**About this exercise:**
Would you transcribe the whole listing exactly, minus its pictures?

___ Entries shown ___

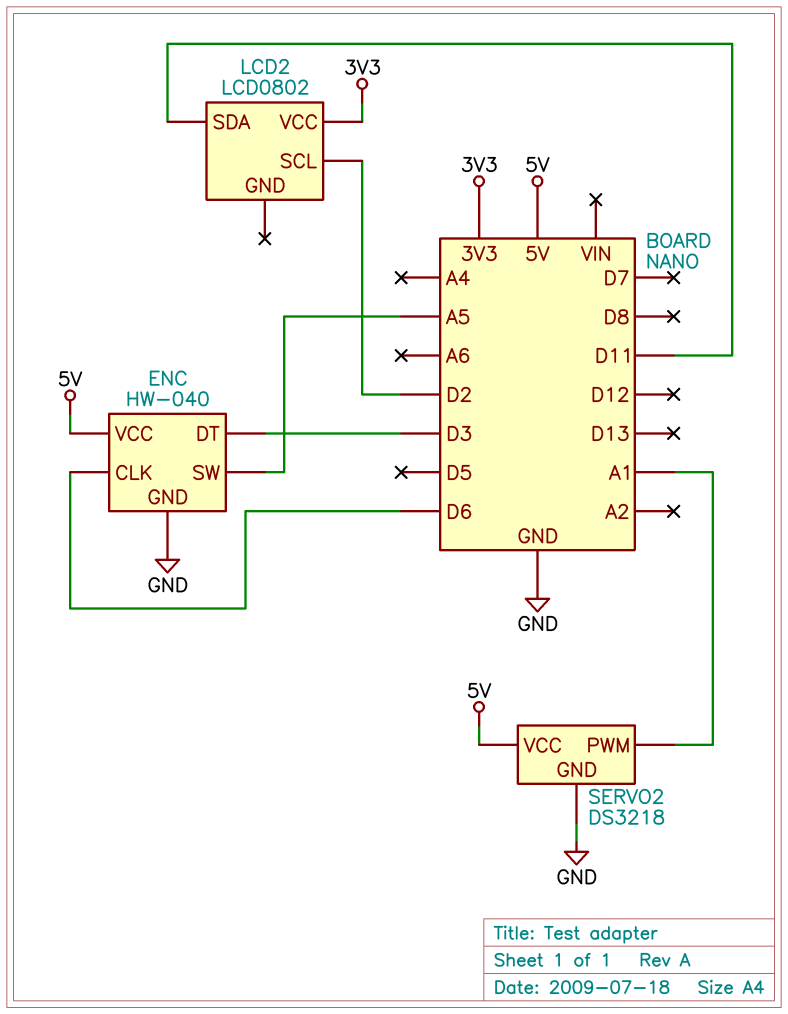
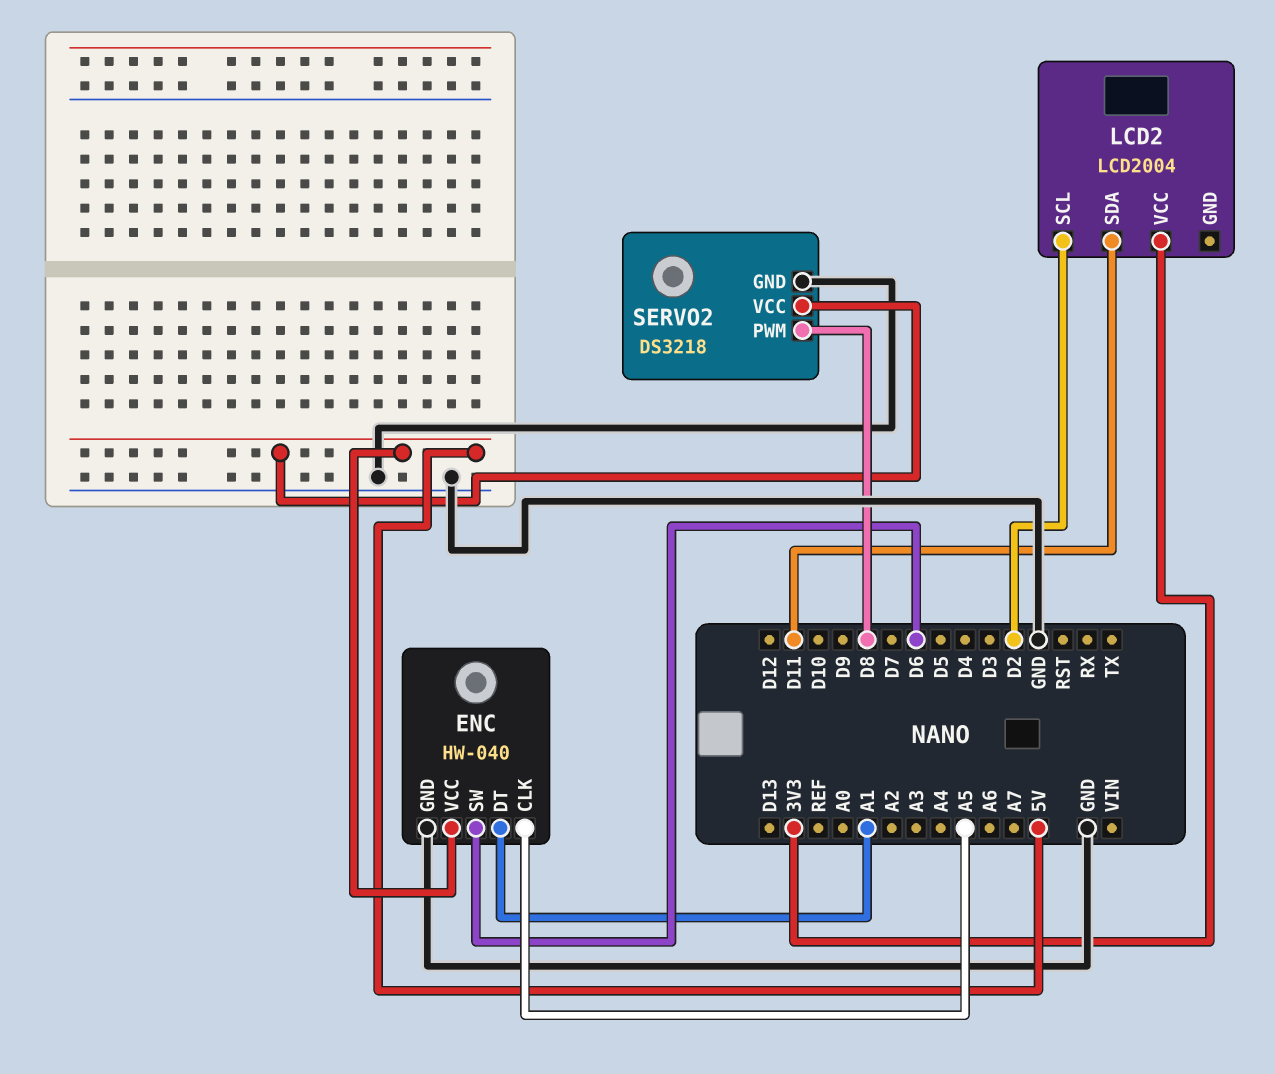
ENC pin CLK: D6 -> A5
ENC pin DT: D3 -> A1
ENC pin SW: A5 -> D6
LCD2: LCD0802 -> LCD2004
SERVO2 pin PWM: A1 -> D8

___

**Expected answer:**
ENC pin CLK: D6 -> A5
ENC pin DT: D3 -> A1
ENC pin SW: A5 -> D6
LCD2: LCD0802 -> LCD2004
SERVO2 pin PWM: A1 -> D8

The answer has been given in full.